What is needed —
Would you output all the lines below precisely as they stand, leaving each picture out?

Extracted information below:

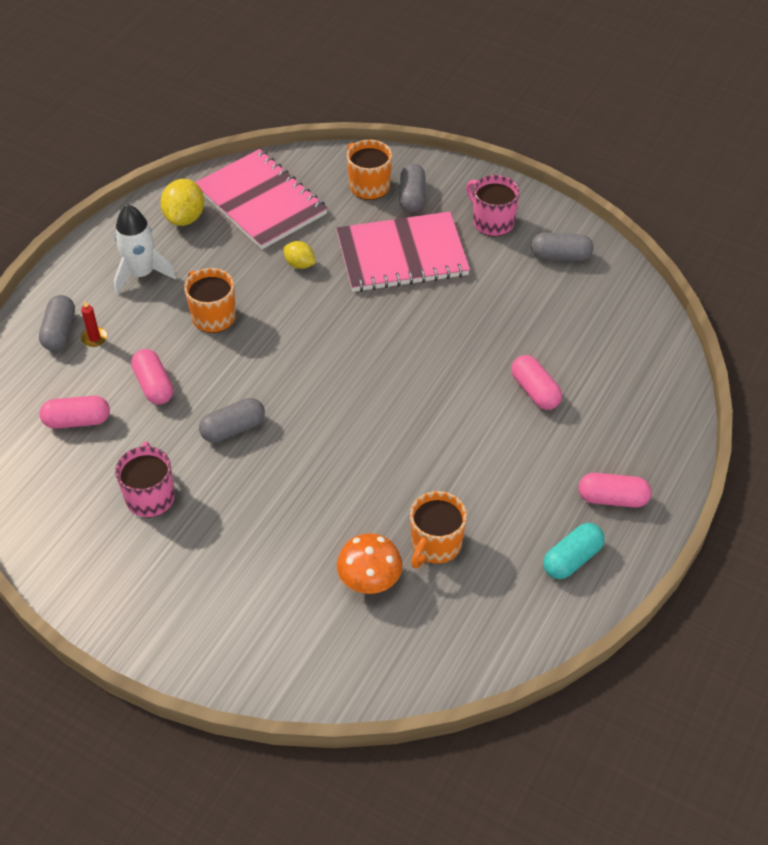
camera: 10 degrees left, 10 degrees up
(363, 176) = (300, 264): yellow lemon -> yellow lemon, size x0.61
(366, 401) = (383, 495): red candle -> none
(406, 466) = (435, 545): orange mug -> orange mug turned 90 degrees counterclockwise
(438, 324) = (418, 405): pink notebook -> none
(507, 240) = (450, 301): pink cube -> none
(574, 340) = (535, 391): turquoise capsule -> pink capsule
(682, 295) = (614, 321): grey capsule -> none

End of Extracted information.

Task response —
camera: 10 degrees left, 10 degrees up
(363, 176) = (300, 264): yellow lemon -> yellow lemon, size x0.61
(366, 401) = (383, 495): red candle -> none
(406, 466) = (435, 545): orange mug -> orange mug turned 90 degrees counterclockwise
(438, 324) = (418, 405): pink notebook -> none
(507, 240) = (450, 301): pink cube -> none
(574, 340) = (535, 391): turquoise capsule -> pink capsule
(682, 295) = (614, 321): grey capsule -> none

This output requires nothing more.